Input material:

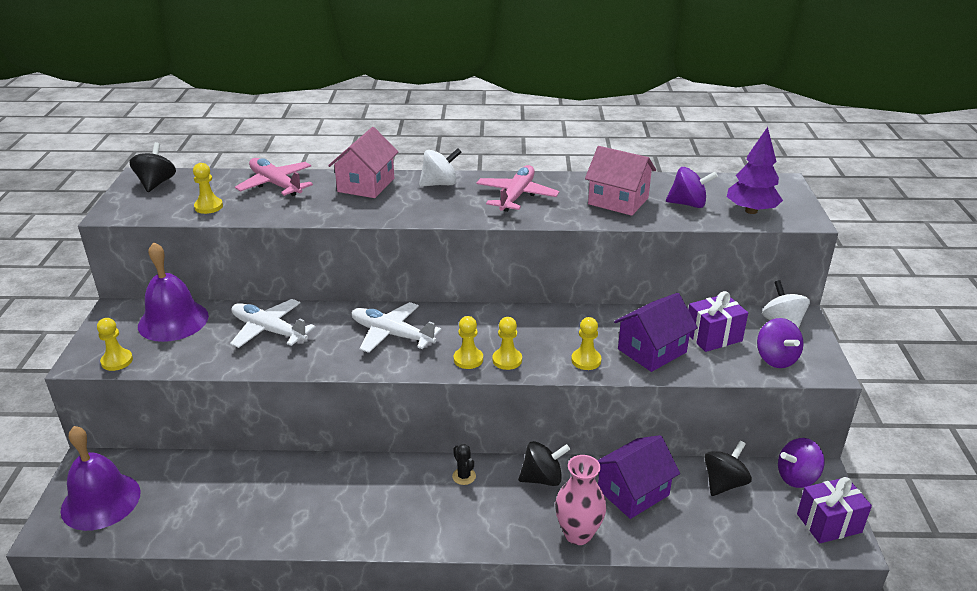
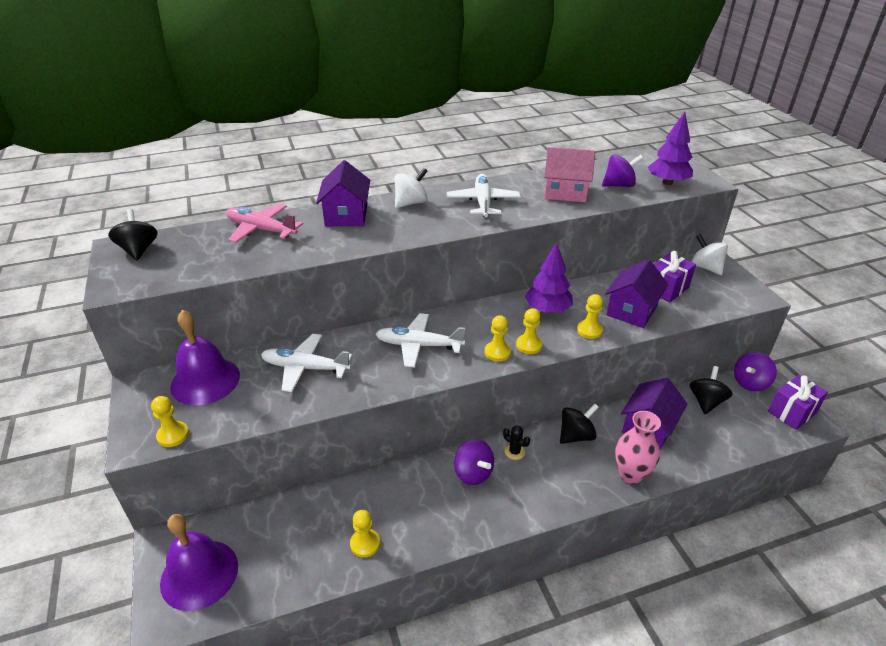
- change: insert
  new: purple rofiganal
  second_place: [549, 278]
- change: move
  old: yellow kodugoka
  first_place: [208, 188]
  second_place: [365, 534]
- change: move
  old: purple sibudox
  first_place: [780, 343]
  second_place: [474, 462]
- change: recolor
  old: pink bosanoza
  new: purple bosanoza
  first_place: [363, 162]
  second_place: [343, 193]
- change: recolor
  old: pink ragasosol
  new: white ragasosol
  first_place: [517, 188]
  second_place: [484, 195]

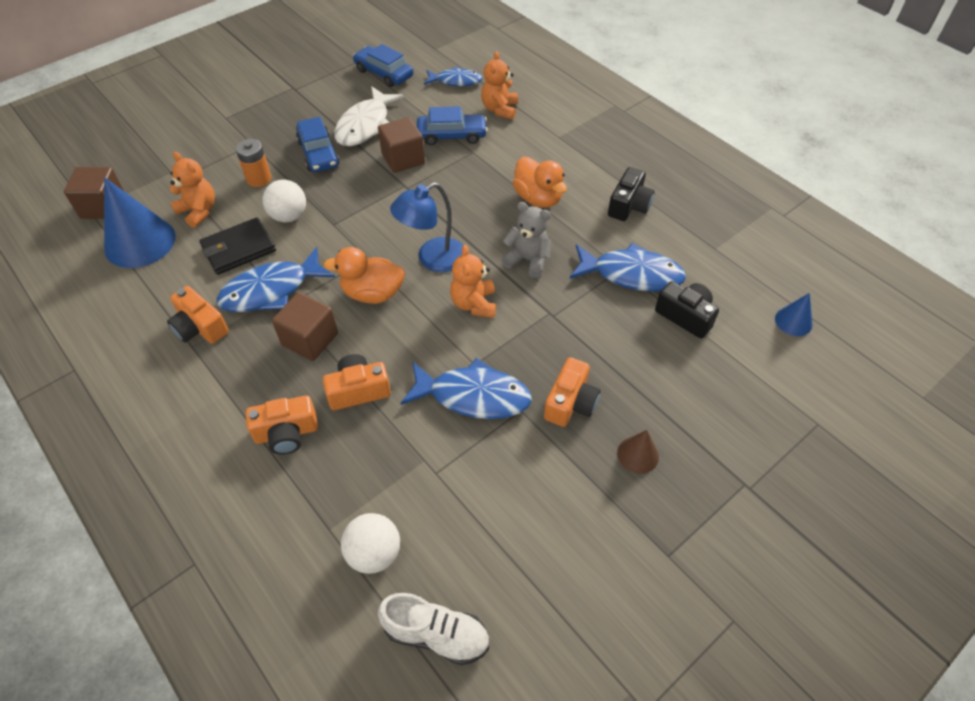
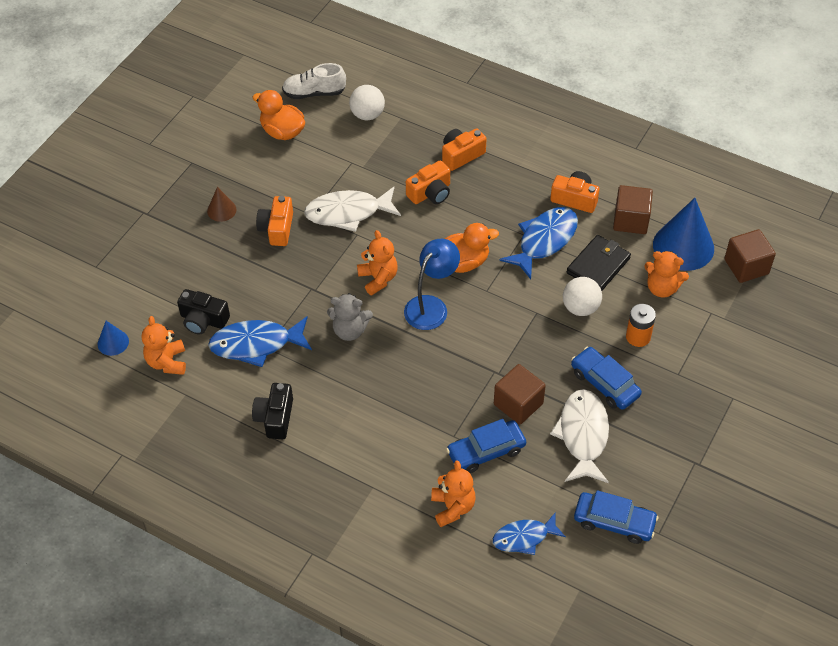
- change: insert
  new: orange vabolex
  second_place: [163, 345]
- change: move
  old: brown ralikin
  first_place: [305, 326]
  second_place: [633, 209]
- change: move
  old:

* * *

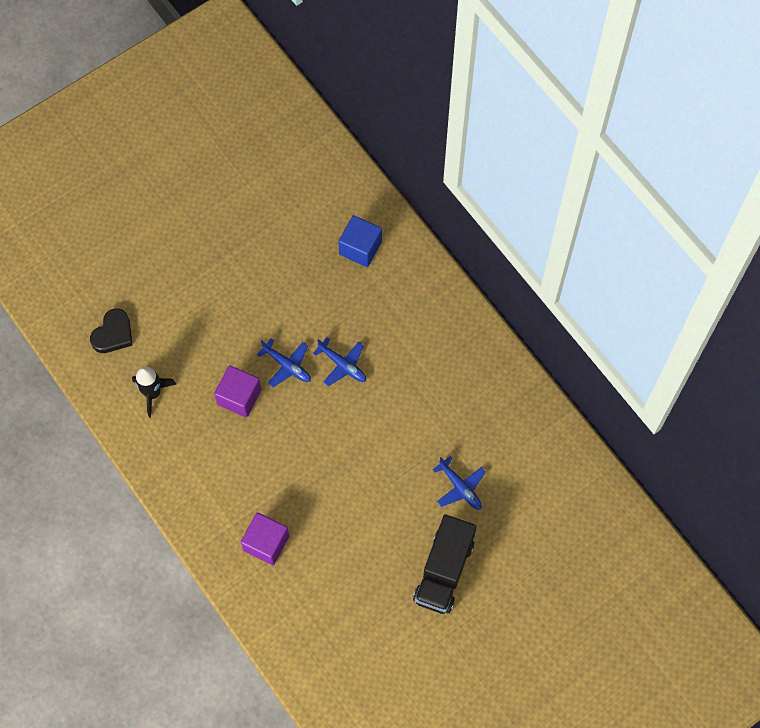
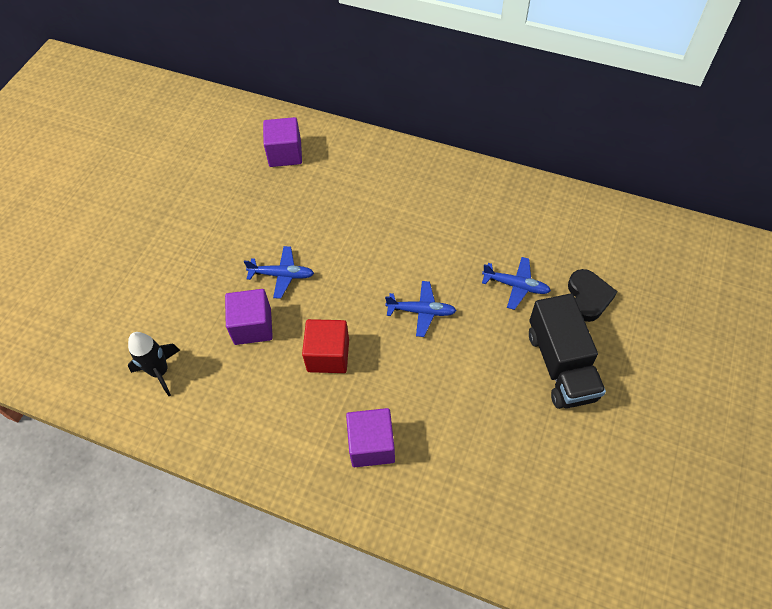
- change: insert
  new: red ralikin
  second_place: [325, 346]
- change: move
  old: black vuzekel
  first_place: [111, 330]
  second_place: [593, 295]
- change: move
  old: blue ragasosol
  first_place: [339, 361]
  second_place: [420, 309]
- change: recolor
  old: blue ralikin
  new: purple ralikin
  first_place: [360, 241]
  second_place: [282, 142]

Task item: Find "new: purple bosanoza" in the entries above and copy that whole line exactly, then each line after it through the line that contains "first_place: [517, 188]".

Answer to this task:
  new: purple bosanoza
  first_place: [363, 162]
  second_place: [343, 193]
- change: recolor
  old: pink ragasosol
  new: white ragasosol
  first_place: [517, 188]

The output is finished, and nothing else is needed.